» What to produce
Please reproduce all of the records below word for word, leaving out the pictures.
-------- Records shown --------
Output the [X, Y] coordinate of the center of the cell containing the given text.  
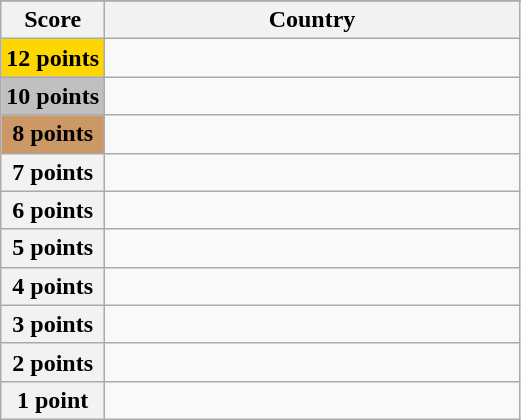
6 points [53, 210]
7 points [53, 172]
1 point [53, 400]
10 points [53, 96]
3 points [53, 324]
Country [312, 20]
8 points [53, 134]
2 points [53, 362]
4 points [53, 286]
12 points [53, 58]
Score [53, 20]
5 points [53, 248]
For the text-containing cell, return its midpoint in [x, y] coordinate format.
--------
» Task solution
Output the [X, Y] coordinate of the center of the cell containing the given text.  
6 points [53, 210]
7 points [53, 172]
1 point [53, 400]
10 points [53, 96]
3 points [53, 324]
Country [312, 20]
8 points [53, 134]
2 points [53, 362]
4 points [53, 286]
12 points [53, 58]
Score [53, 20]
5 points [53, 248]
For the text-containing cell, return its midpoint in [x, y] coordinate format.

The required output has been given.